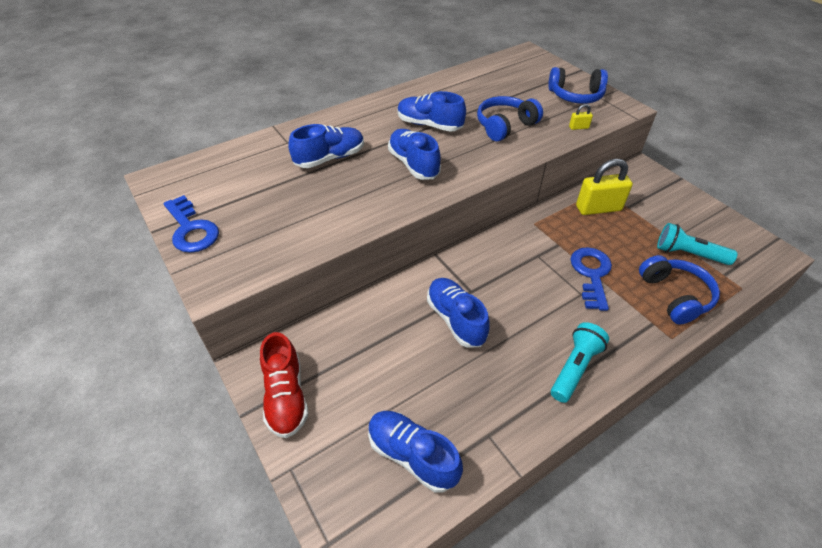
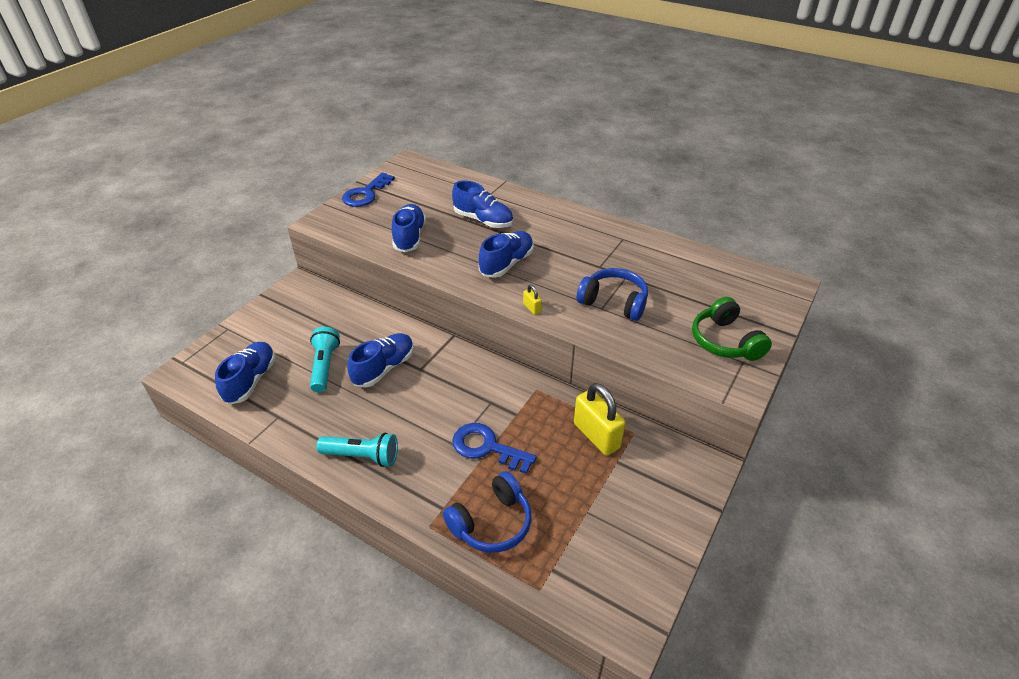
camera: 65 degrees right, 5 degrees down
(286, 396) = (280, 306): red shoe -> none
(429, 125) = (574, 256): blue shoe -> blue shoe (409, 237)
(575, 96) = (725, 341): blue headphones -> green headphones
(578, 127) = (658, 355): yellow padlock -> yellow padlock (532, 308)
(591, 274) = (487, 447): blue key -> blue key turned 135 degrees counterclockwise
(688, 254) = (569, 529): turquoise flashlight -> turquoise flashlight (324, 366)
==
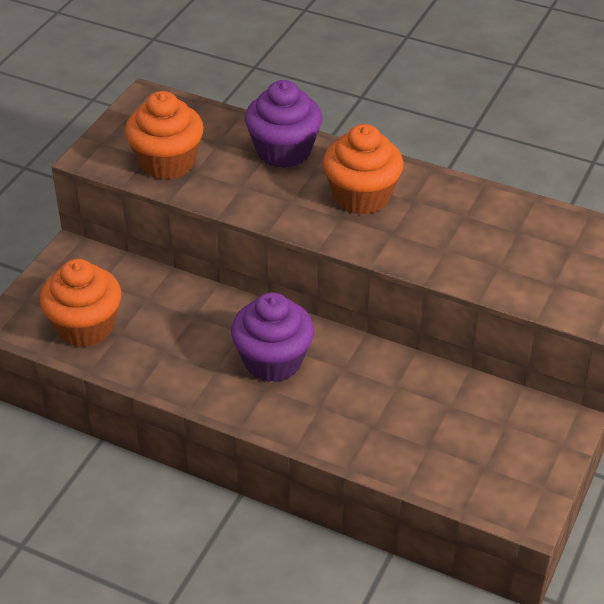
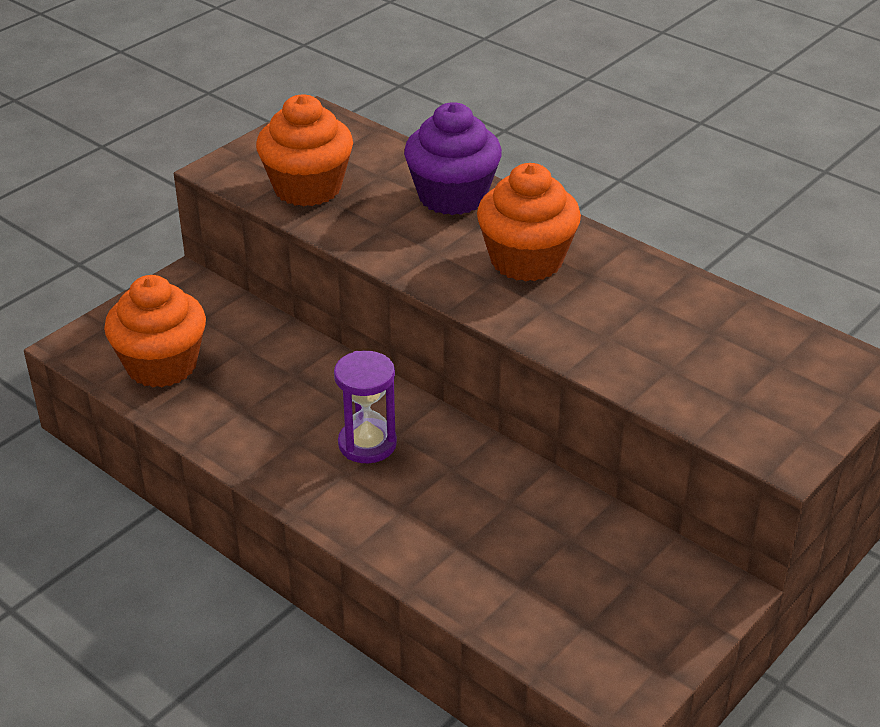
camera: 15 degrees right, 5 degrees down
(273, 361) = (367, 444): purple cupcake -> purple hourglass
...
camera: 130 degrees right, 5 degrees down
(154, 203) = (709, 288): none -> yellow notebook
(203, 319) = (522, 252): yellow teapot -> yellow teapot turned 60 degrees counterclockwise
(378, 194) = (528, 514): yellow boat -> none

* _Task goal_: Show all lines in the entries above where the string "camera" appears.

* _Exercise result_:
camera: 65 degrees right, 5 degrees down
camera: 15 degrees right, 5 degrees down
camera: 130 degrees right, 5 degrees down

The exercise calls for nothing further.